> [Exercise description] Only the lines from the beginning of the data below through the line containing "(71, 338) = (78, 380): white" belong in the response, each copied exactly.

____ Given records

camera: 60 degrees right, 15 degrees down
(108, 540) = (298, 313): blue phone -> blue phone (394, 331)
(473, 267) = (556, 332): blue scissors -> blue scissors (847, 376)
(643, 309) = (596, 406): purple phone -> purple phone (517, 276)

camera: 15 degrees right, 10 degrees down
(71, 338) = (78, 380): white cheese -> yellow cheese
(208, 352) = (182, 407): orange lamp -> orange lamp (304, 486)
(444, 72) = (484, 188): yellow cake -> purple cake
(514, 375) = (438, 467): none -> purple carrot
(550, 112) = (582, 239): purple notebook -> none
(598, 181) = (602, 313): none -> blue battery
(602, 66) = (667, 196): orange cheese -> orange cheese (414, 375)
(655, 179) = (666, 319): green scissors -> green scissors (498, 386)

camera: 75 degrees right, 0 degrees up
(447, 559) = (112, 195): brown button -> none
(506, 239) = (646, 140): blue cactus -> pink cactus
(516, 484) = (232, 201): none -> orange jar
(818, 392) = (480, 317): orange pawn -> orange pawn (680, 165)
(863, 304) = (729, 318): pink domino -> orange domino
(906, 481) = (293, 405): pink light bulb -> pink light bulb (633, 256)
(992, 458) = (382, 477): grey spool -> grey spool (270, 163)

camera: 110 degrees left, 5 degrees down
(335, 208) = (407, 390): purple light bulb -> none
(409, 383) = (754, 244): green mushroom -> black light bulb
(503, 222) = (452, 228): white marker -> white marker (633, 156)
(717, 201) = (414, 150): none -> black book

________

> [Written reply]
camera: 60 degrees right, 15 degrees down
(108, 540) = (298, 313): blue phone -> blue phone (394, 331)
(473, 267) = (556, 332): blue scissors -> blue scissors (847, 376)
(643, 309) = (596, 406): purple phone -> purple phone (517, 276)

camera: 15 degrees right, 10 degrees down
(71, 338) = (78, 380): white cheese -> yellow cheese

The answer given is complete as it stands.